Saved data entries
+++

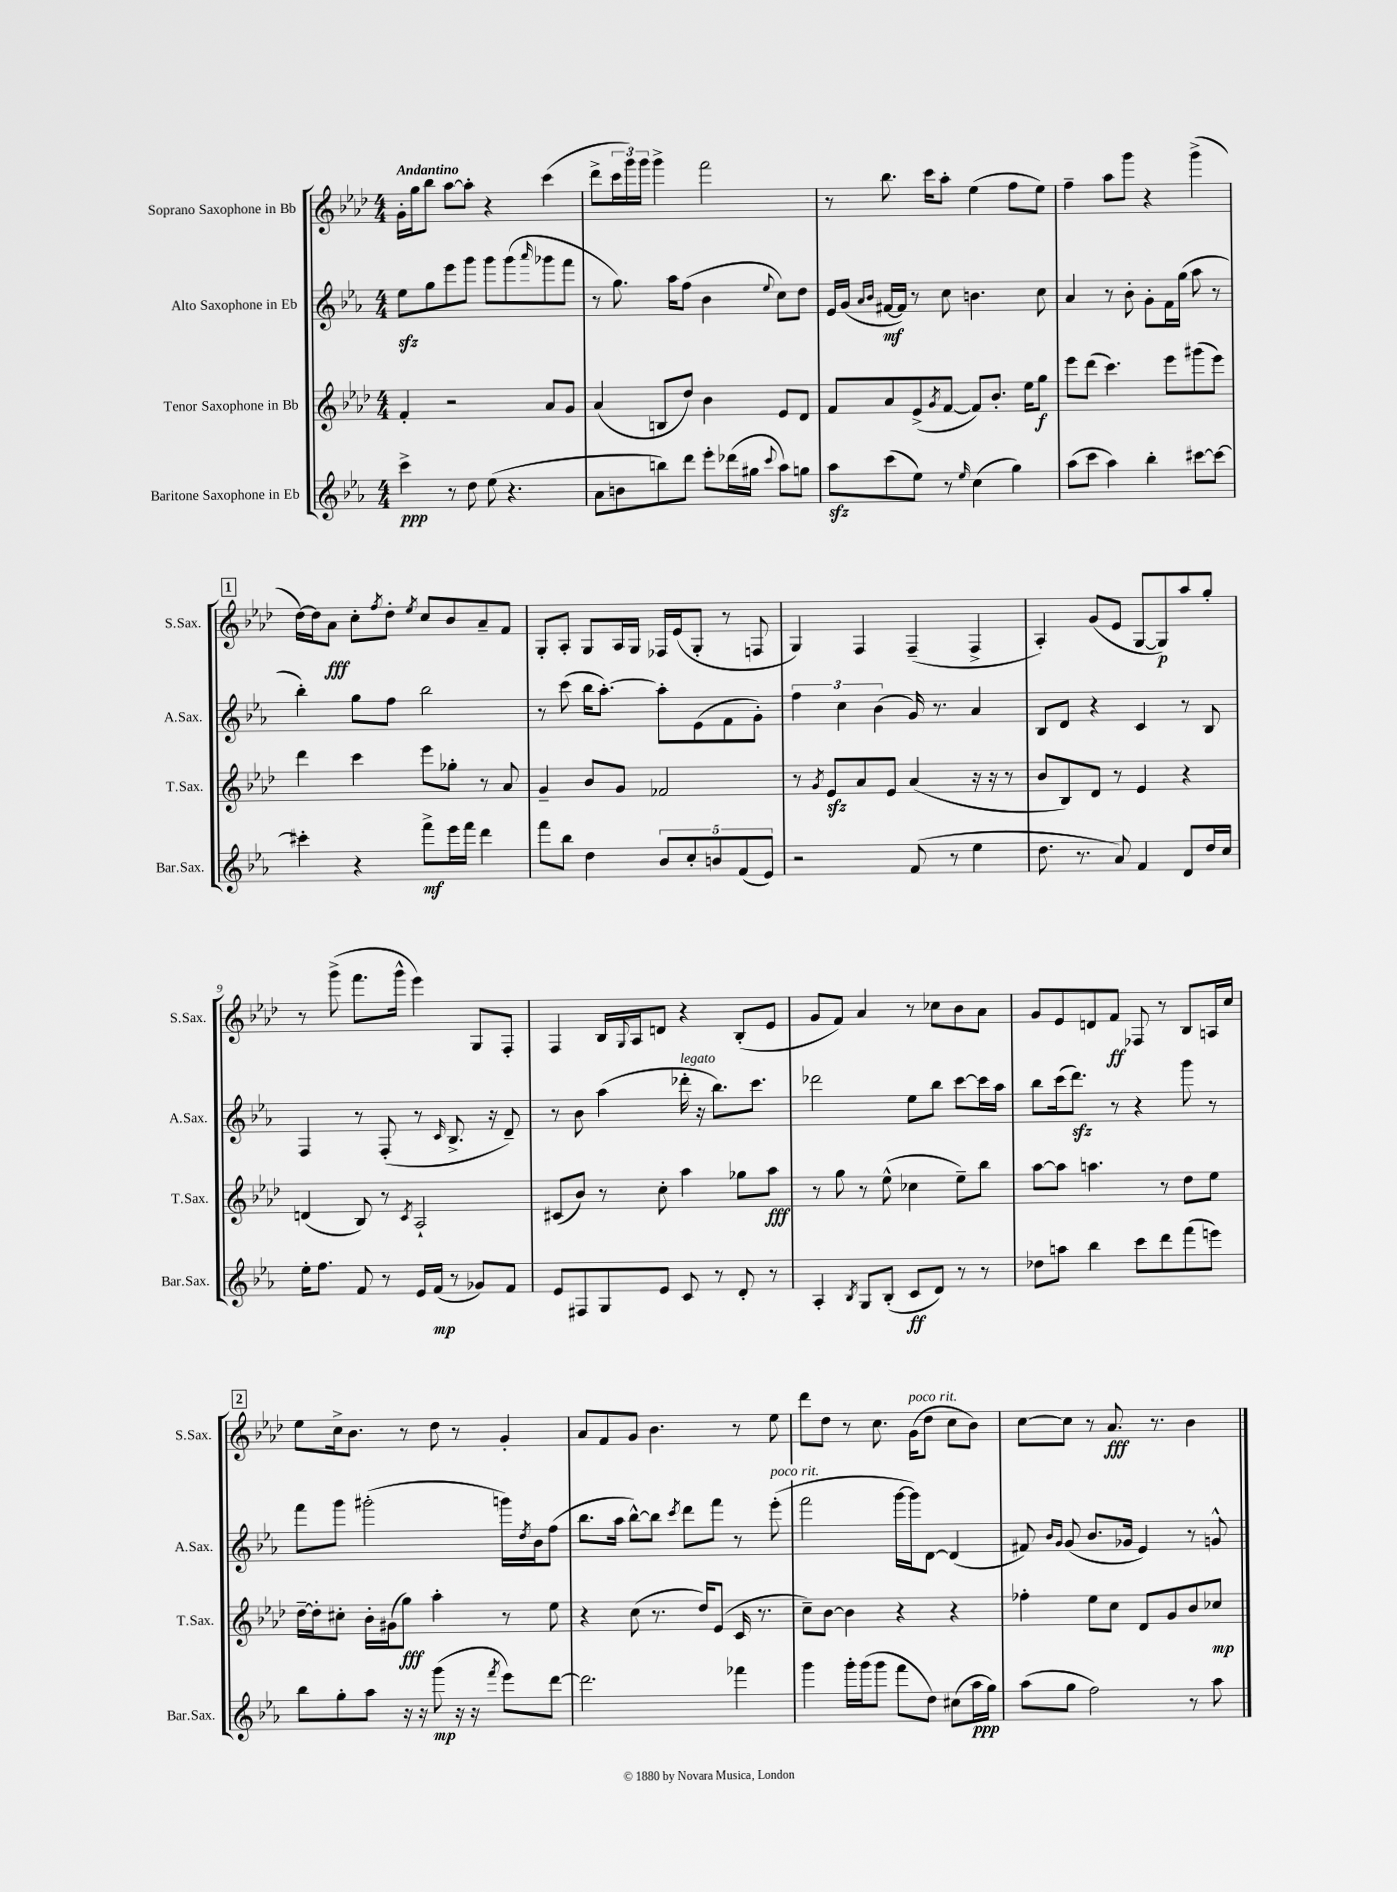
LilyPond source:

<<
\new StaffGroup <<
\new Staff = "s0" \with { instrumentName = "Soprano Saxophone in Bb" shortInstrumentName = "S.Sax." } {
    \clef treble \key aes \major \numericTimeSignature \time 4/4 \tempo "Andantino"
    g'16-. g''16 bes''8 aes''8~ aes''8-. r4 c'''4( |
    des'''8-> \tuplet 3/2 { c'''16 g'''16) g'''16 } g'''4-> f'''2 |
    r8 bes''8. c'''16 aes''8-. ees''4( f''8 ees''8) |
    f''4-- aes''8 g'''8 r4 g'''4->( |
    \mark \markup { \box "1" } des''16~) des''16 aes'8\fff c''8-. \acciaccatura { f''8 } des''8-. \acciaccatura { ees''8 } c''8 bes'8 aes'8-- f'8 |
    g8-. aes8-. g8 aes16 g16 fes16 ees'16( g8-. r8 f8 |
    g4) f4 f4--( f4-> |
    aes4-.) g'8( ees'8 g8~ g8\p) aes''8 g''8-. |
    r8 g'''8->( f'''8. g'''16-^ ees'''4) g8 f8-. |
    f4 bes16 \appoggiatura { g8 } aes16 d'8 r4 bes8-.( ees'8 |
    g'8 f'8) aes'4 r8 ces''8 bes'8 aes'8 |
    g'8 ees'8 d'8 f'8\ff fes8 r8 bes8 a16 c''16 |
    \mark \markup { \box "2" } ees''8 c''16-> bes'8. r8 des''8 r8 g'4-. |
    aes'8 f'8 g'8 bes'4. r8 ees''8 |
    des'''8 des''8 r8 c''8. g'16^\markup { \italic "poco rit." }( des''8 c''8 bes'8) |
    c''8~ c''8 r8 aes'8.\fff r8. bes'4 \bar "|." |
}
\new Staff = "s1" \with { instrumentName = "Alto Saxophone in Eb" shortInstrumentName = "A.Sax." } {
    \clef treble \key ees \major \numericTimeSignature \time 4/4
    ees''8\sfz g''8 ees'''8 g'''8 g'''8 g'''8( \grace { aes'''16 } ges'''8 f'''8 |
    r8 g''8.) aes''16 f''8( bes'4 \appoggiatura { ees''8 } c''8) d''8 |
    ees'16 g'16( \grace { aes'16 bes'16 } fis'16~\mf fis'16) r8 c''8 b'4. c''8 |
    aes'4 r8 bes'8-. g'8-. f'16 g''16( aes''8 r8 |
    \mark \markup { \box "1" } bes''4-.) g''8 f''8 bes''2 |
    r8 c'''8( bes''16 aes''8.~-.) aes''8-. ees'8( f'8 g'8-.) |
    \tuplet 3/2 { f''4 c''4 bes'4( } g'16) r8. aes'4 |
    bes8 d'8 r4 c'4 r8 bes8 |
    f4 r8 f8-.( r8 \grace { c'16 } bes8.-> r16 d'8--) |
    r8 bes'8 aes''4( des'''16-.^\markup { \italic "legato" } r16 bes''8.) c'''8. |
    des'''2 ees''8 bes''8 c'''8~ c'''16 aes''16 |
    bes''8 c'''16( d'''8.\sfz) r8 r4 g'''8 r8 |
    \mark \markup { \box "2" } f'''8 g'''8 gis'''2-.( g'''16) \acciaccatura { d''8 } bes'16 f''8( |
    bes''8. aes''16 bes''8~-^) bes''8 \acciaccatura { c'''8 } d'''8 f'''8 r8 ees'''8-.^\markup { \italic "poco rit." }( |
    f'''2 g'''16~ g'''16) d'8~ d'4( |
    fis'8) \grace { bes'16 g'16 } g'8( bes'8. ges'16 ees'4) r8 g'8-^ \bar "|." |
}
\new Staff = "s2" \with { instrumentName = "Tenor Saxophone in Bb" shortInstrumentName = "T.Sax." } {
    \clef treble \key aes \major \numericTimeSignature \time 4/4
    f'4-. r2 aes'8 g'8 |
    aes'4( b8 des''8) bes'4 ees'8 des'8 |
    f'8 aes'8 ees'8->( \acciaccatura { g'8 } f'8~ f'8) bes'8.-. ees''16 g''8\f |
    ees'''8 des'''8( c'''4.) ees'''8 gis'''8( ees'''8) |
    \mark \markup { \box "1" } des'''4 c'''4 ees'''8 ges''8-. r8 aes'8 |
    g'4-- bes'8 g'8 fes'2 |
    r8 \acciaccatura { g'8 } ees'8\sfz aes'8 ees'8 aes'4( r16 r16 r8 |
    bes'8 bes8) des'8 r8 ees'4 r4 |
    d'4( bes8) r8 \acciaccatura { c'8 } aes2-! |
    cis'8( bes'8) r8 c''8-. aes''4 ges''8 aes''8\fff |
    r8 g''8 r8 ees''8-^( ces''4 ees''8--) bes''8 |
    aes''8~ aes''8 a''4. r8 des''8 ees''8 |
    \mark \markup { \box "2" } des''16~-- des''16-. cis''8-. bes'16-. gis'16( g''8\fff) aes''4-. r8 ees''8 |
    r4 c''8( r8. des''16) ees'8( c'16 r8. |
    c''8--) bes'8~ bes'4 r4 r4 |
    fes''4-. ees''8 c''8 des'8 g'8 bes'8 ces''8\mp \bar "|." |
}
\new Staff = "s3" \with { instrumentName = "Baritone Saxophone in Eb" shortInstrumentName = "Bar.Sax." } {
    \clef treble \key ees \major \numericTimeSignature \time 4/4
    c'''4->\ppp r8 d''8 ees''8( r4. |
    aes'8 b'8 b''8) d'''8 ees'''8-. des'''16( gis''16 \appoggiatura { c'''8 } aes''8) g''8 |
    aes''8\sfz c'''8( ees''8) r8 \grace { ees''16 } c''4( g''4) |
    aes''8( c'''8 aes''4) bes''4-. cis'''8~ cis'''8~ |
    \mark \markup { \box "1" } cis'''4-. r4 f'''8->\mf ees'''16 f'''16 d'''4 |
    f'''8 bes''8 d''4 \tuplet 5/4 { bes'8 c''8-. b'8 f'8( ees'8) } |
    r2 f'8( r8 ees''4 |
    d''8. r8. aes'8) f'4 d'8 d''16 c''16 |
    ees''16-. f''8. f'8 r8 ees'16 f'16\mp( r8 ges'8) f'8 |
    ees'8 fis8 g8 ees'8 c'8 r8 d'8-. r8 |
    aes4-. \acciaccatura { bes8 } g8 bes8-.( c'8\ff d'8) r8 r8 |
    des''8 a''8 bes''4 c'''8 d'''8 f'''8( e'''8) |
    \mark \markup { \box "2" } bes''8 g''8-. aes''8 r16 r16 g'''8\mp( r16 r16 \acciaccatura { f'''8 } ees'''8) d'''8~ |
    d'''2. fes'''4 |
    g'''4 g'''16-. g'''16( g'''8 f'''8 d''8) cis''8( aes''16\ppp g''16) |
    aes''8( g''8 f''2) r8 aes''8 \bar "|." |
}
>>
>>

+++

Problem requirements:
Gather each line from the rows above that contains the string "acciaccatura", and copy those lines out.

Reply:
    \mark \markup { \box "1" } des''16~) des''16 aes'8\fff c''8-. \acciaccatura { f''8 } des''8-. \acciaccatura { ees''8 } c''8 bes'8 aes'8-- f'8 |
    \mark \markup { \box "2" } f'''8 g'''8 gis'''2-.( g'''16) \acciaccatura { d''8 } bes'16 f''8( |
    bes''8. aes''16 bes''8~-^) bes''8 \acciaccatura { c'''8 } d'''8 f'''8 r8 ees'''8-.^\markup { \italic "poco rit." }( |
    f'8 aes'8 ees'8->( \acciaccatura { g'8 } f'8~ f'8) bes'8.-. ees''16 g''8\f |
    r8 \acciaccatura { g'8 } ees'8\sfz aes'8 ees'8 aes'4( r16 r16 r8 |
    d'4( bes8) r8 \acciaccatura { c'8 } aes2-! |
    aes4-. \acciaccatura { bes8 } g8 bes8-.( c'8\ff d'8) r8 r8 |
    \mark \markup { \box "2" } bes''8 g''8-. aes''8 r16 r16 g'''8\mp( r16 r16 \acciaccatura { f'''8 } ees'''8) d'''8~ |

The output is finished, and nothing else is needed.